Assignment — The records are to be repeated in full, with the images removed.

----

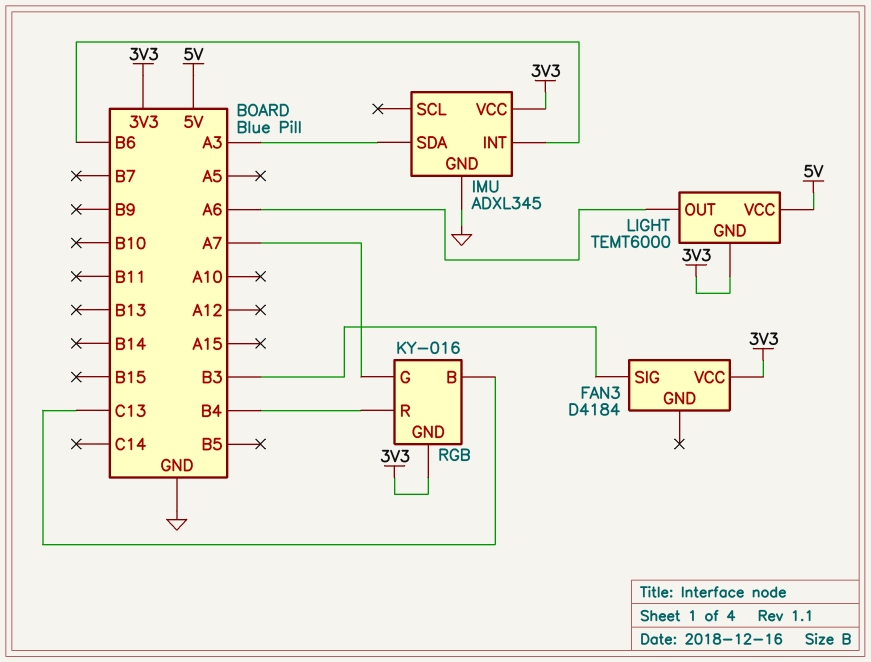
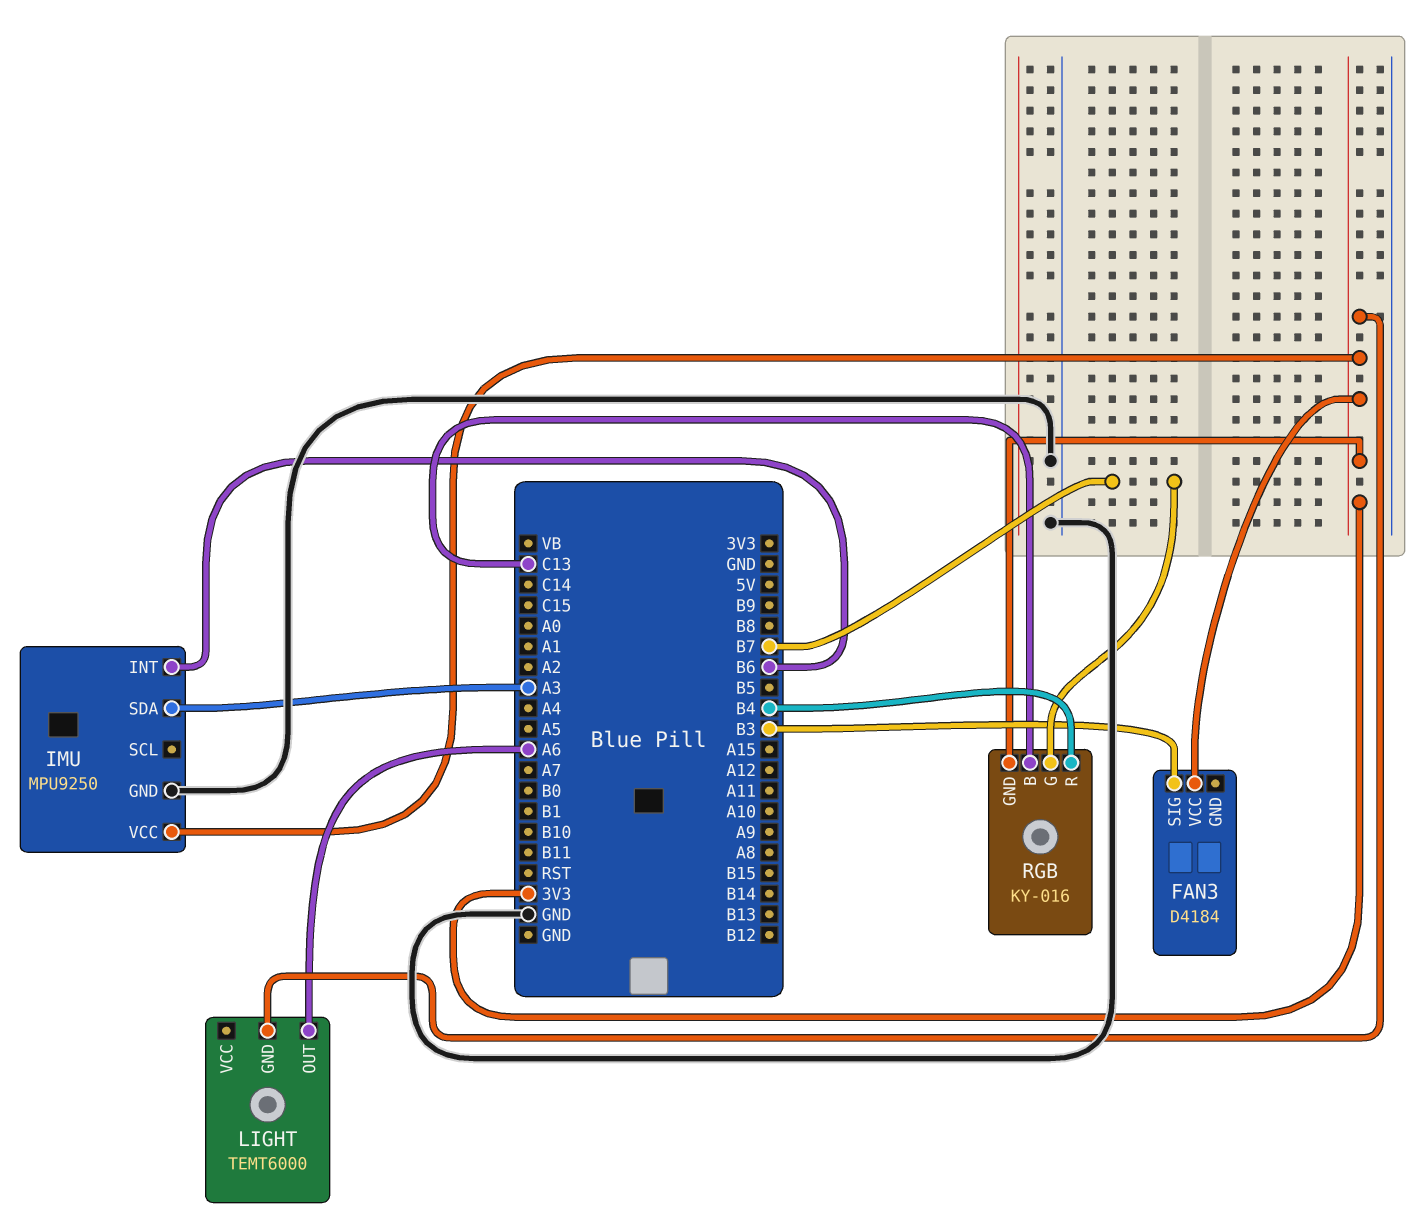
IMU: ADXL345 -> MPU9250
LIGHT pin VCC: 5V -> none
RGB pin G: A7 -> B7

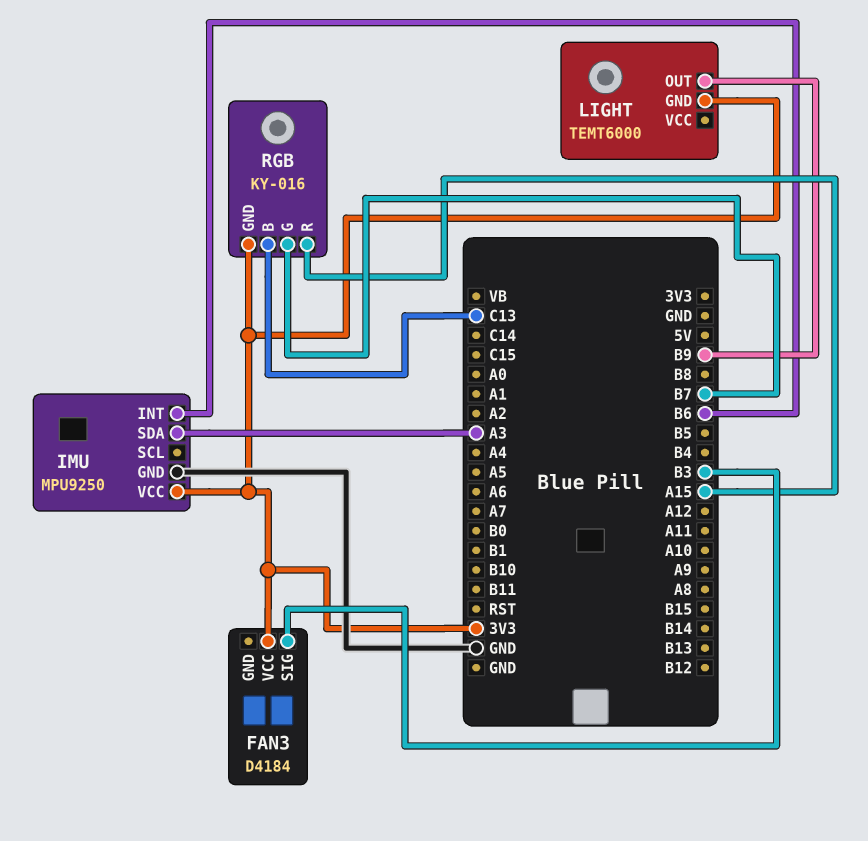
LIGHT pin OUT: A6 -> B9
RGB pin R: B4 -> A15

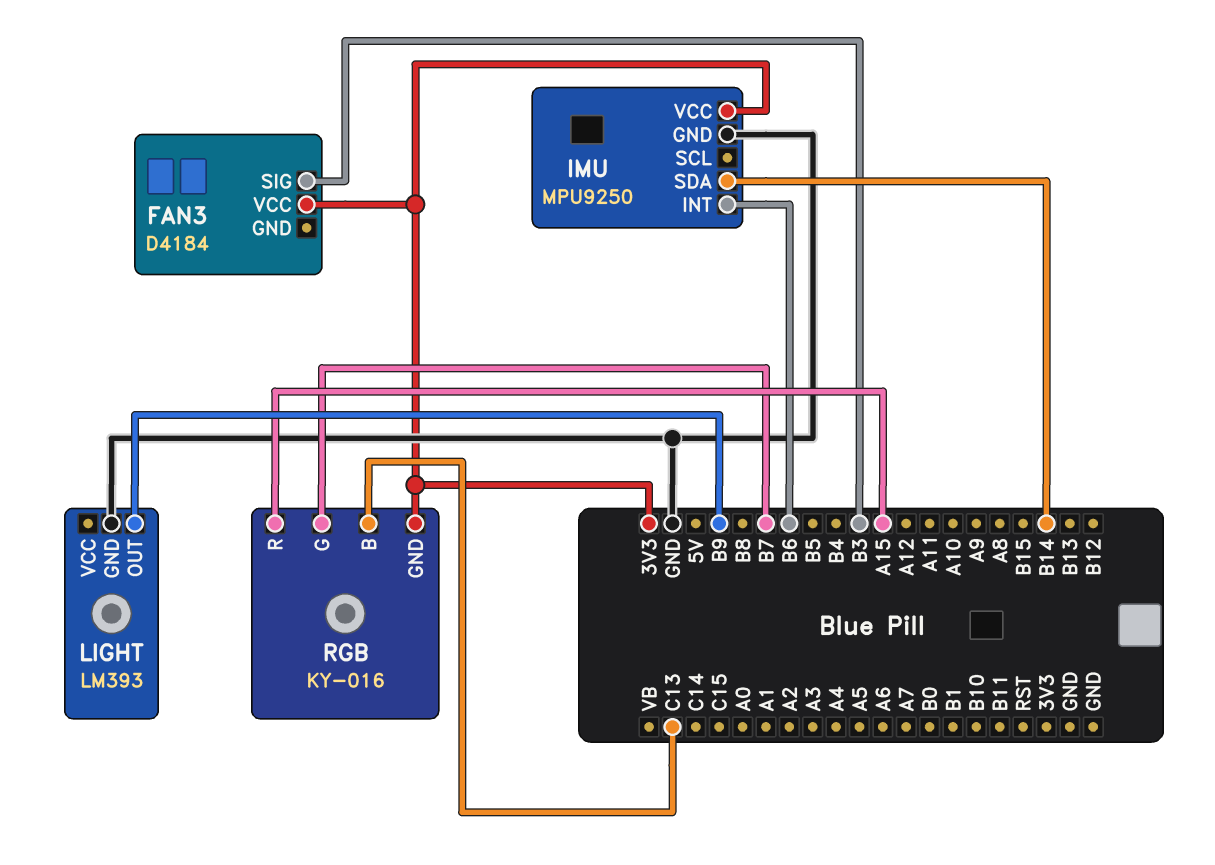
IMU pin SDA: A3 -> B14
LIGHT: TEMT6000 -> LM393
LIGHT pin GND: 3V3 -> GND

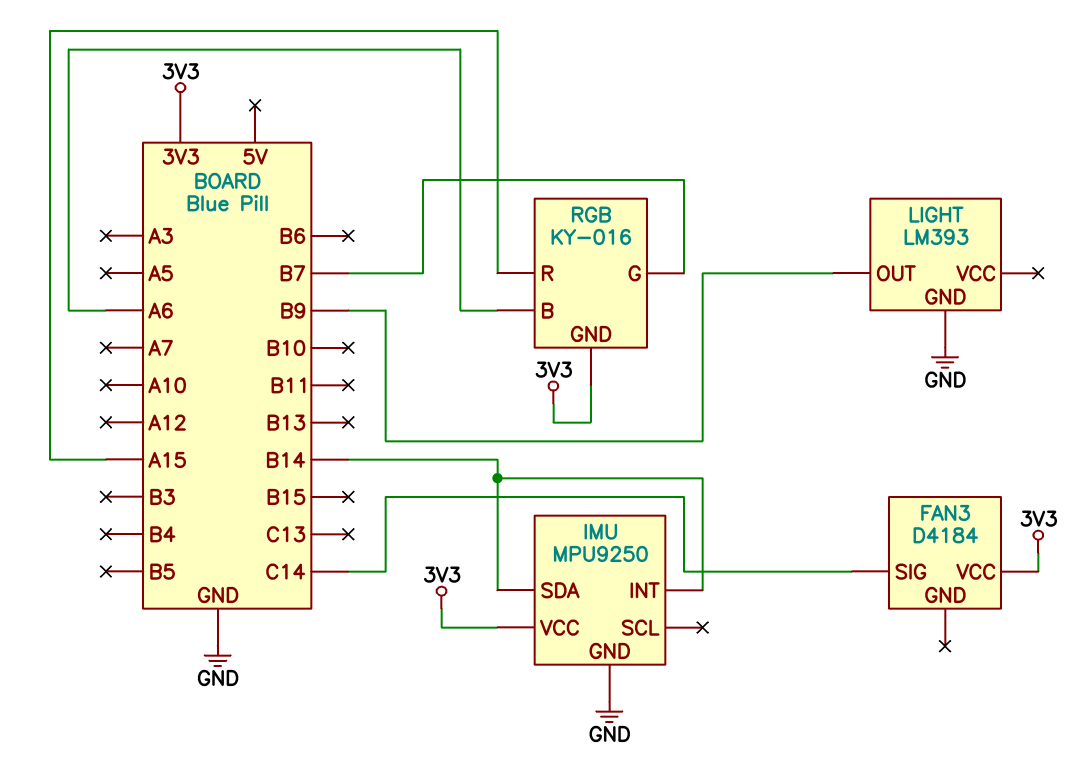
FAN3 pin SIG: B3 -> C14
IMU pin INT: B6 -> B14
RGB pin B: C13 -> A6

----

Problem solution —
IMU: ADXL345 -> MPU9250
LIGHT pin VCC: 5V -> none
RGB pin G: A7 -> B7

LIGHT pin OUT: A6 -> B9
RGB pin R: B4 -> A15

IMU pin SDA: A3 -> B14
LIGHT: TEMT6000 -> LM393
LIGHT pin GND: 3V3 -> GND

FAN3 pin SIG: B3 -> C14
IMU pin INT: B6 -> B14
RGB pin B: C13 -> A6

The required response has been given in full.